*** MATERIAL SUPPLIED ***
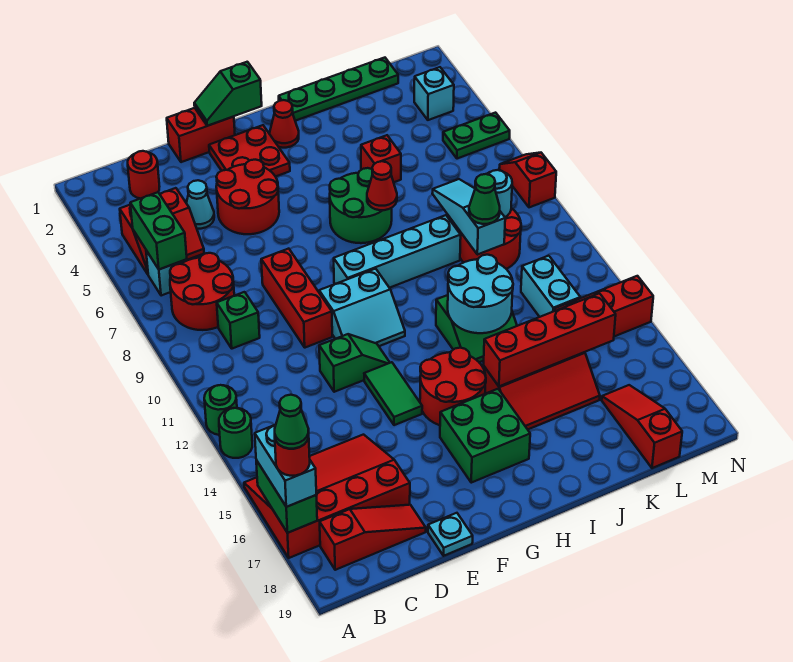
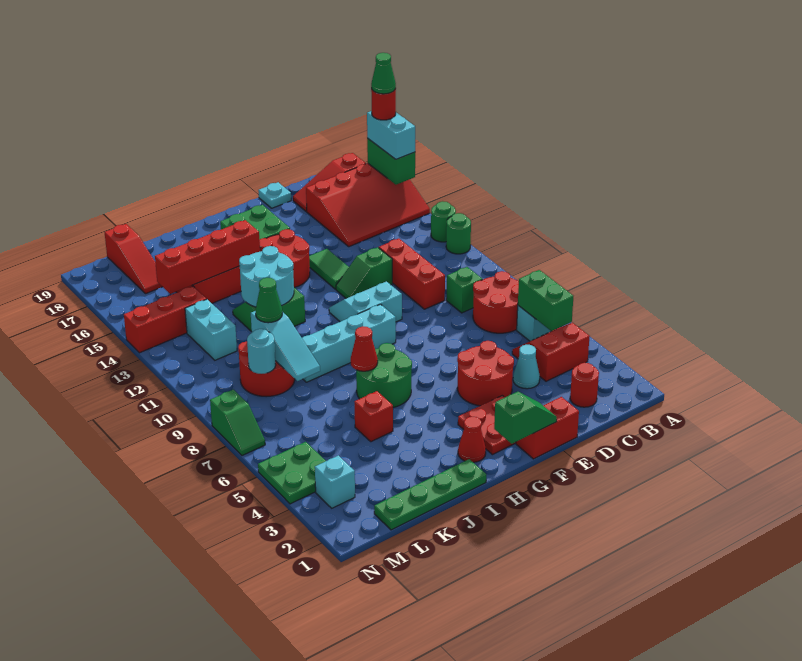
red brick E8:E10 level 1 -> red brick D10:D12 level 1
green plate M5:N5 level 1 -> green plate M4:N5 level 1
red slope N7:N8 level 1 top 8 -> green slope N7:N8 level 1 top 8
*** End of MATERIAL SUPPLIED ***
*** MATERIAL SUPPLIED ***
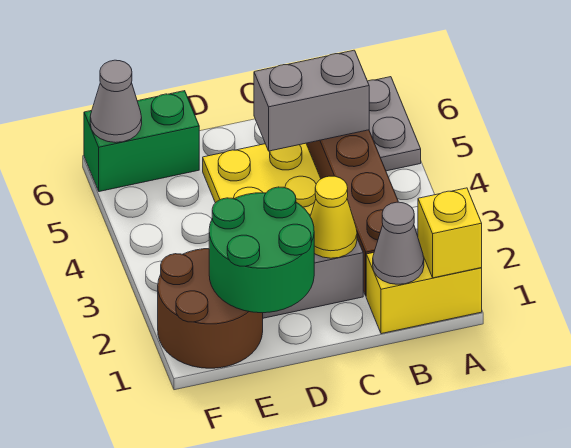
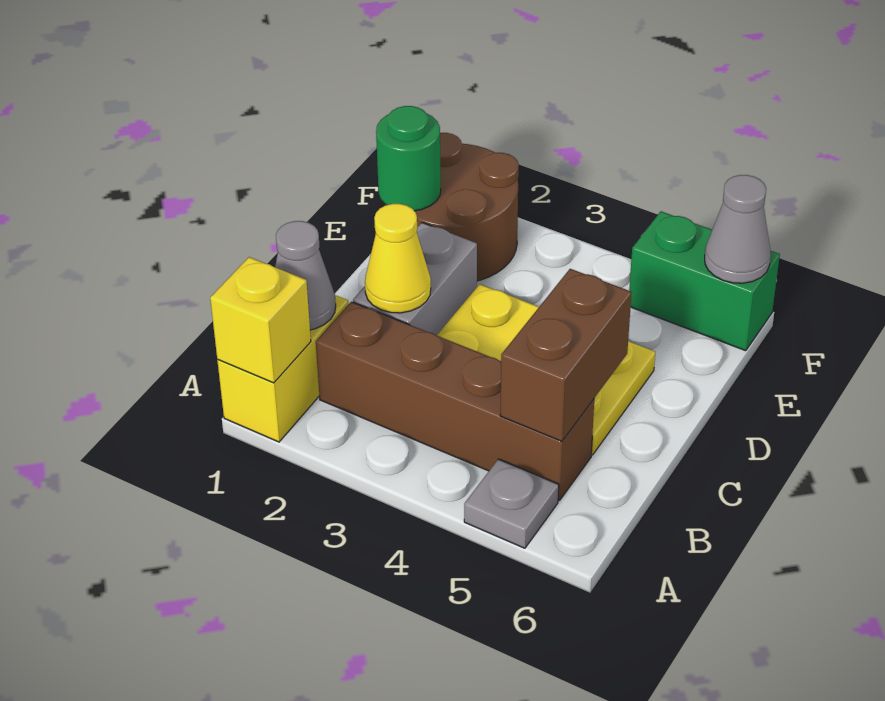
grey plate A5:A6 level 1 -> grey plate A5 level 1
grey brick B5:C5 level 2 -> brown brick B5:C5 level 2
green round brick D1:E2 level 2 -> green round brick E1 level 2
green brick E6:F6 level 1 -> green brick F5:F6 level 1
*** End of MATERIAL SUPPLIED ***
▸ TASK DETAILS
Determine how many lines of the listing above include the word "plate", then write only that number.

▸ RESPONSE TO THE TASK
2